**Problem**: The reply must repeat the listing below exactly and carry none of its pictures.

**Data block**:
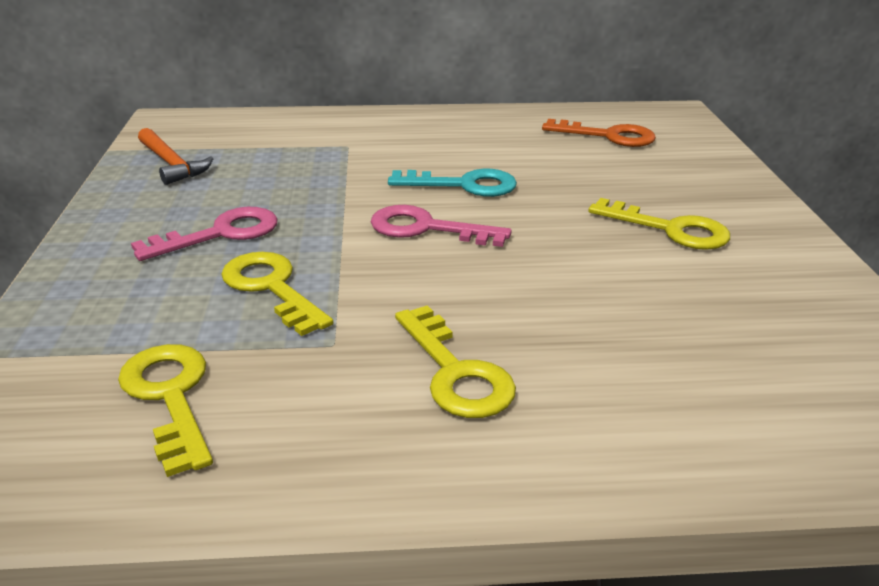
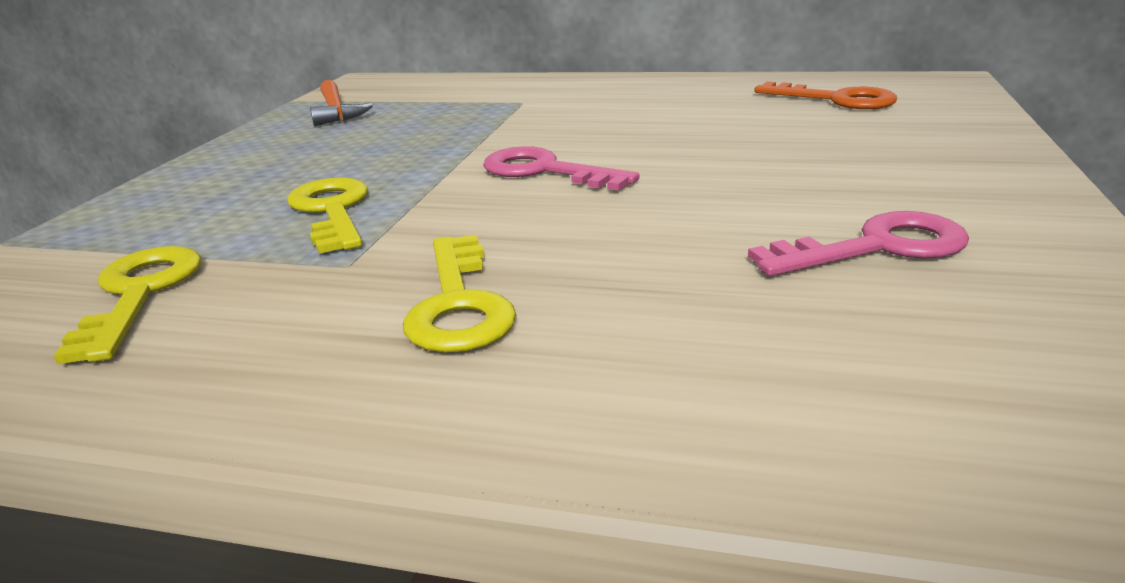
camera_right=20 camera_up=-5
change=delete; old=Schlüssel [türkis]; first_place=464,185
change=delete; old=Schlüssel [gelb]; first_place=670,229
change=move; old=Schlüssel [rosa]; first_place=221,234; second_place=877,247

**Expected answer**:
camera_right=20 camera_up=-5
change=delete; old=Schlüssel [türkis]; first_place=464,185
change=delete; old=Schlüssel [gelb]; first_place=670,229
change=move; old=Schlüssel [rosa]; first_place=221,234; second_place=877,247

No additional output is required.